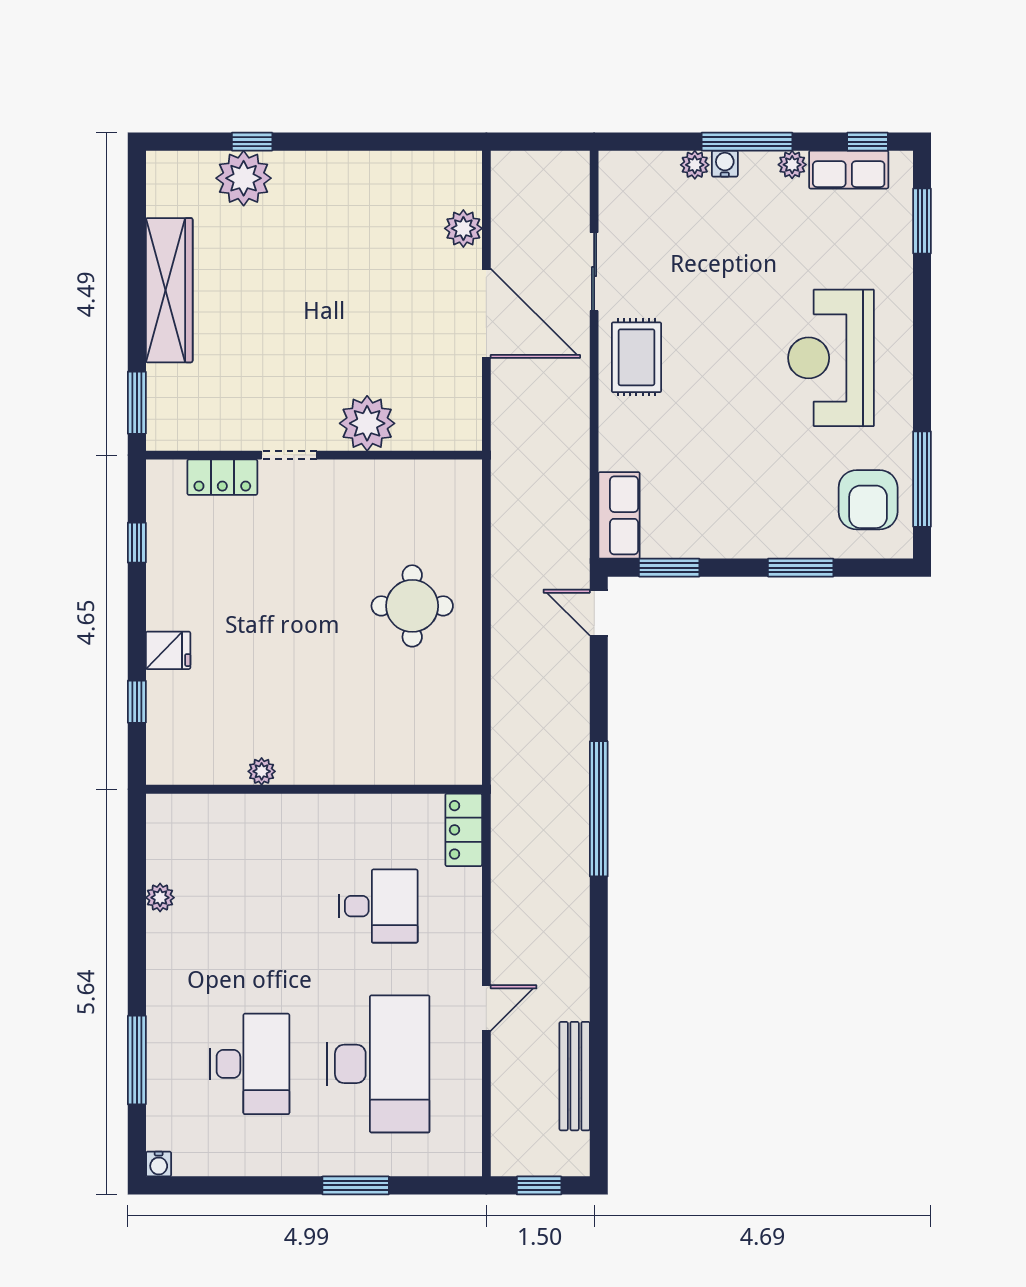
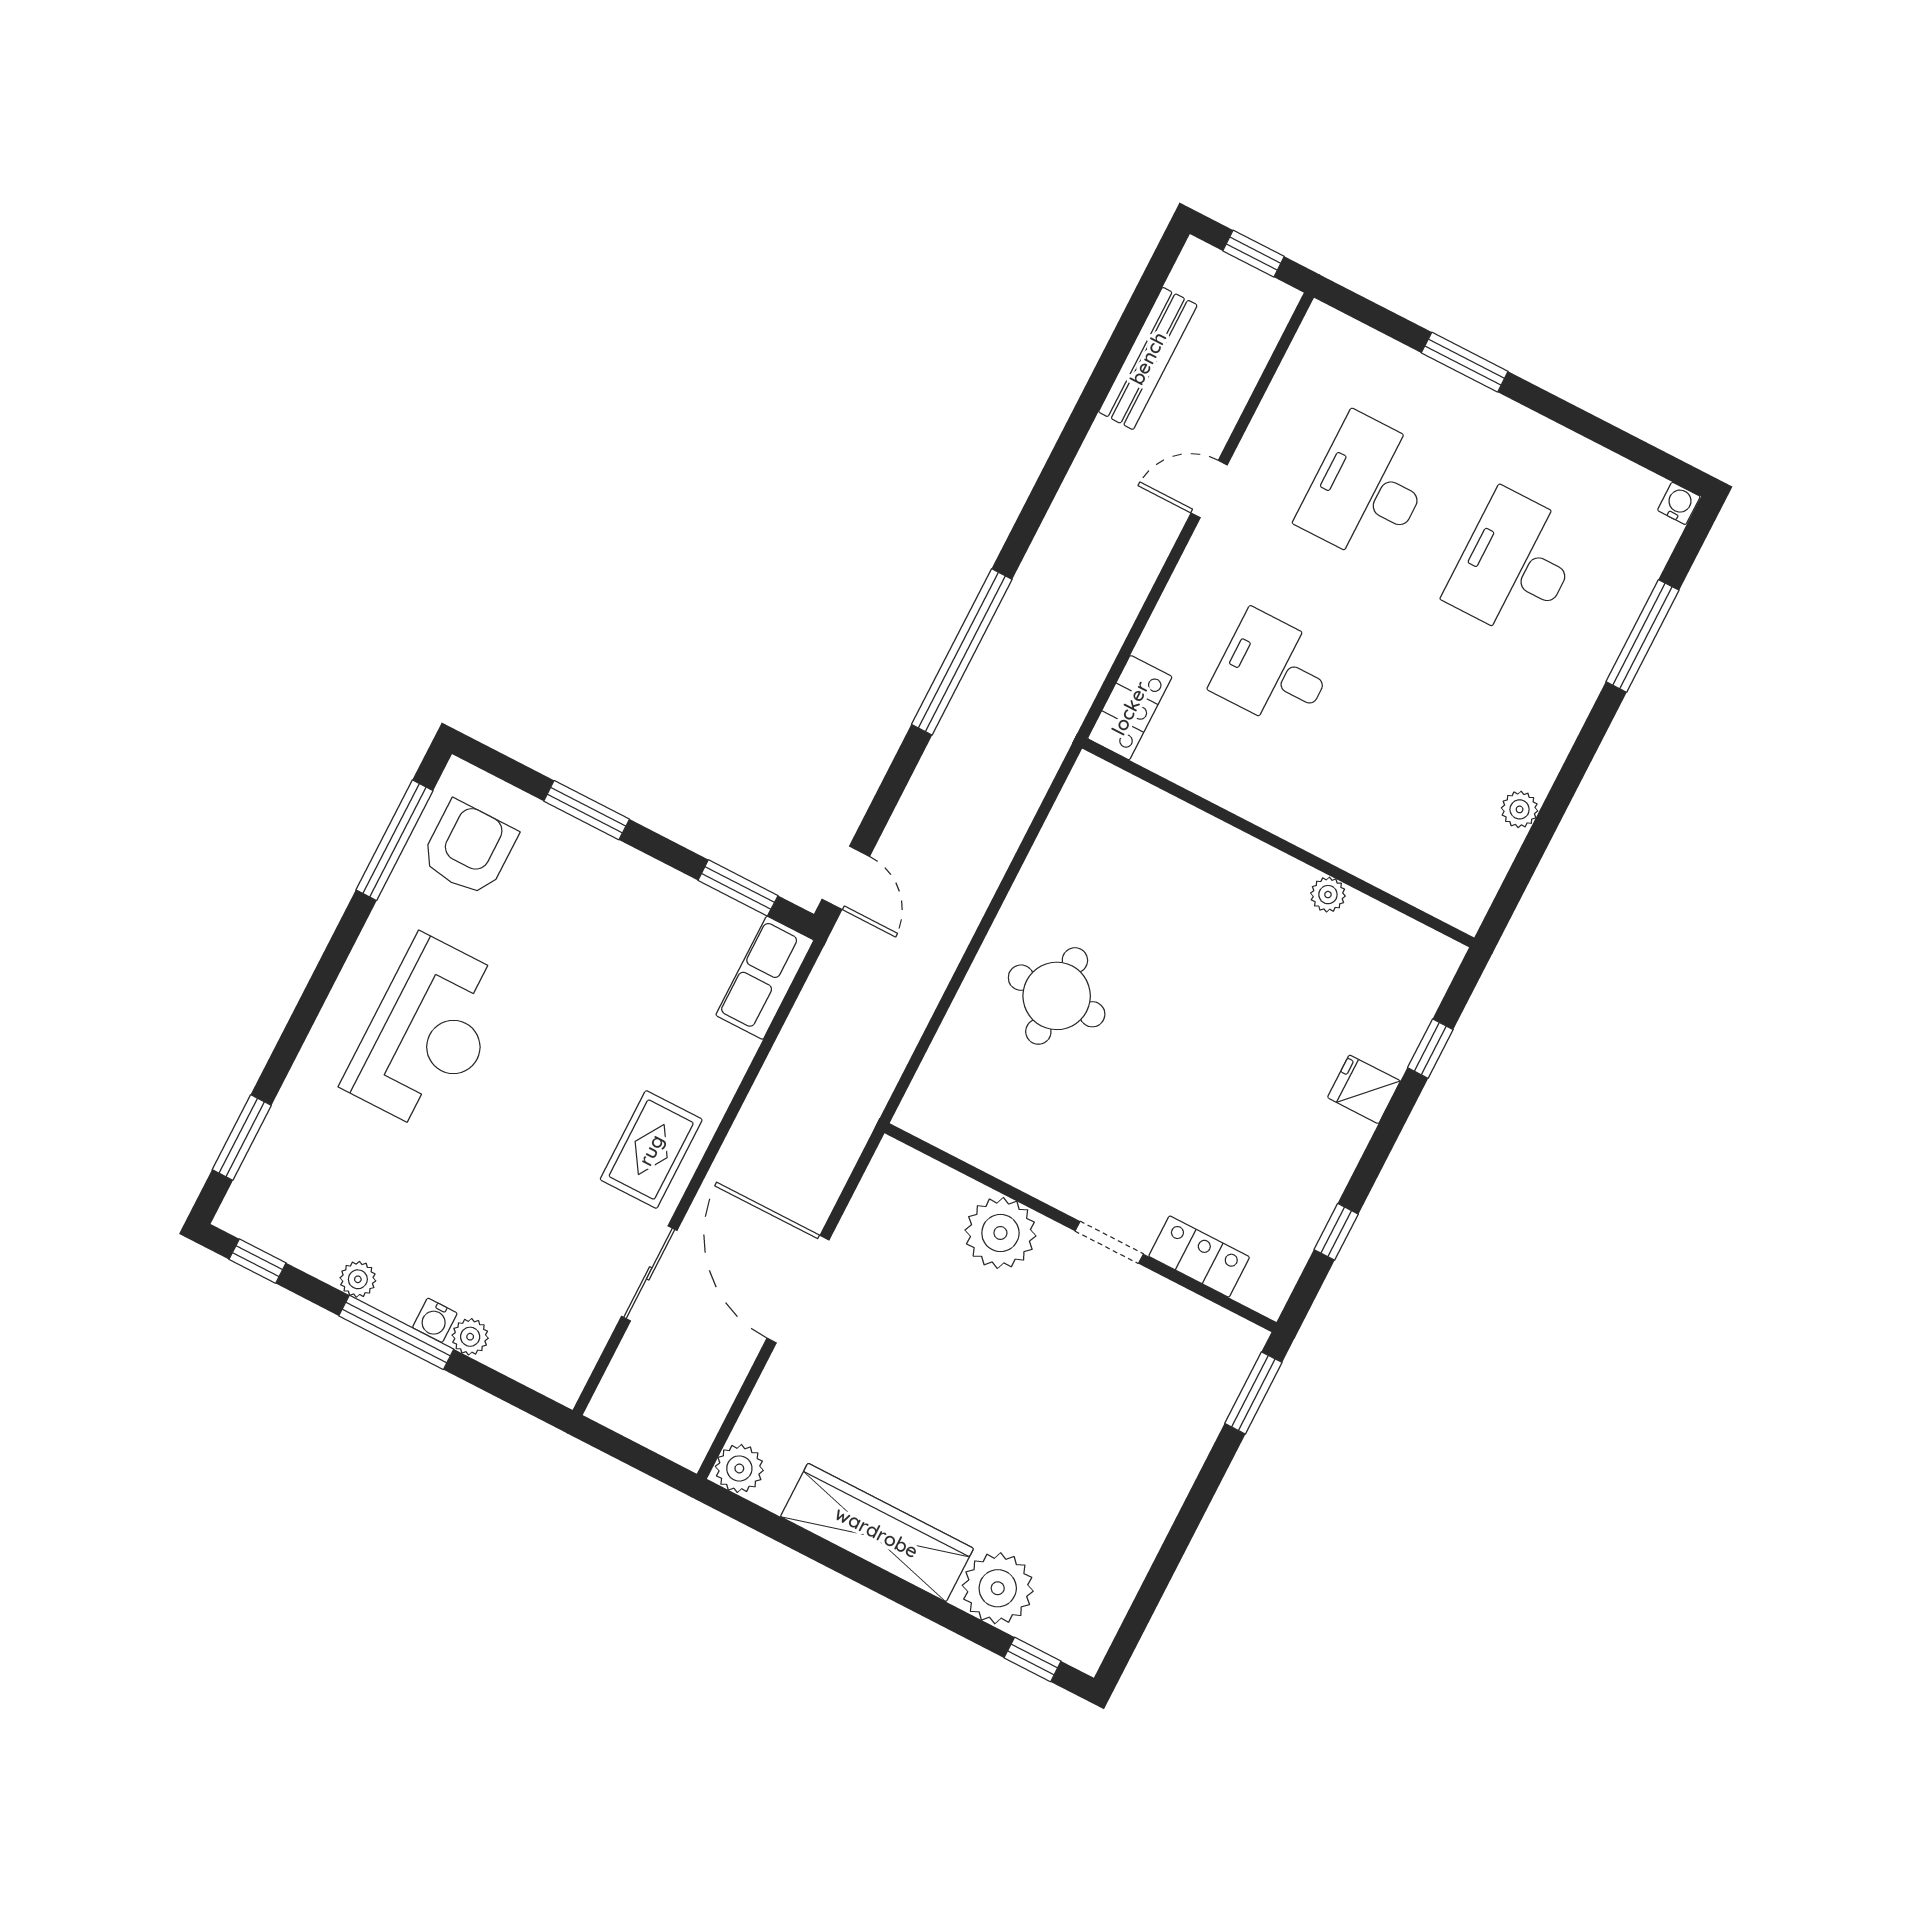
window: (252, 142) -> (1033, 1659), moved
row of seats: (849, 170) -> (296, 1240), removed
plant: (463, 228) -> (739, 1468), moved
wardrobe: (169, 290) -> (877, 1532), moved, turned 90
desk: (378, 1064) -> (1367, 489), width x0.73, depth x0.77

══════════════════════════════

With the pictures set aside, return each line of the listing exactly as given.

Answer box -
window: (252, 142) -> (1033, 1659), moved
row of seats: (849, 170) -> (296, 1240), removed
plant: (463, 228) -> (739, 1468), moved
wardrobe: (169, 290) -> (877, 1532), moved, turned 90
desk: (378, 1064) -> (1367, 489), width x0.73, depth x0.77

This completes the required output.